### Exercise goal
Without the images, set down each entry exactly.

··· Material shown ···

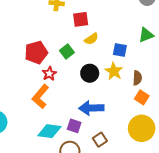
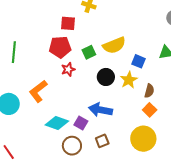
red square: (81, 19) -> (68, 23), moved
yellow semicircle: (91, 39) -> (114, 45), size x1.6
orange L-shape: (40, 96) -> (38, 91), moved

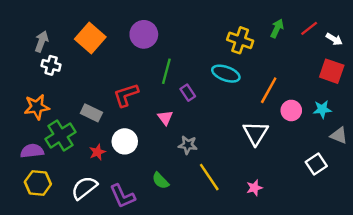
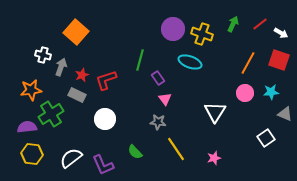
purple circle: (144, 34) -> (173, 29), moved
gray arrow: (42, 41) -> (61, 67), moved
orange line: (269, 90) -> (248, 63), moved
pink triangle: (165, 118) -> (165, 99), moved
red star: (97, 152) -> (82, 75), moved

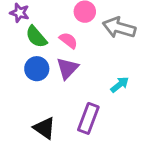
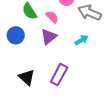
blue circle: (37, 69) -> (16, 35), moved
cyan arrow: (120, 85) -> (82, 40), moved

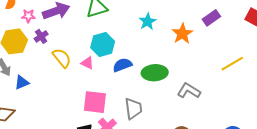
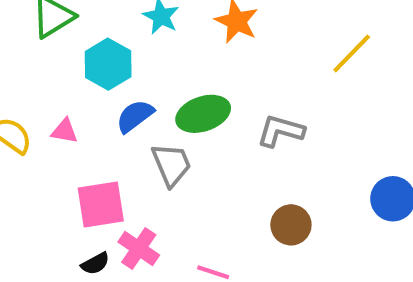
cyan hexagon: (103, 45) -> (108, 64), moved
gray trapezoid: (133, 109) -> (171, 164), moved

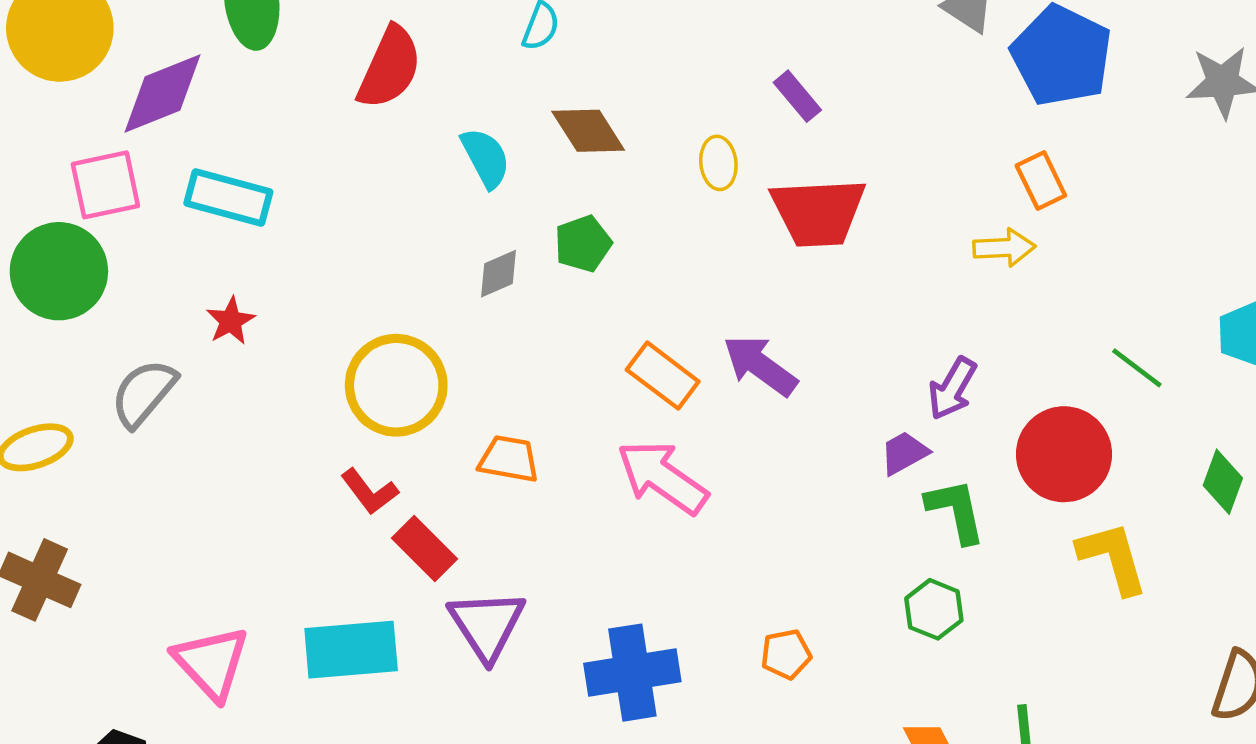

···

### Result for this exercise
red square: (81, 19) -> (68, 23), moved
yellow semicircle: (91, 39) -> (114, 45), size x1.6
orange L-shape: (40, 96) -> (38, 91), moved

purple circle: (144, 34) -> (173, 29), moved
gray arrow: (42, 41) -> (61, 67), moved
orange line: (269, 90) -> (248, 63), moved
pink triangle: (165, 118) -> (165, 99), moved
red star: (97, 152) -> (82, 75), moved

blue circle: (37, 69) -> (16, 35), moved
cyan arrow: (120, 85) -> (82, 40), moved

cyan hexagon: (103, 45) -> (108, 64), moved
gray trapezoid: (133, 109) -> (171, 164), moved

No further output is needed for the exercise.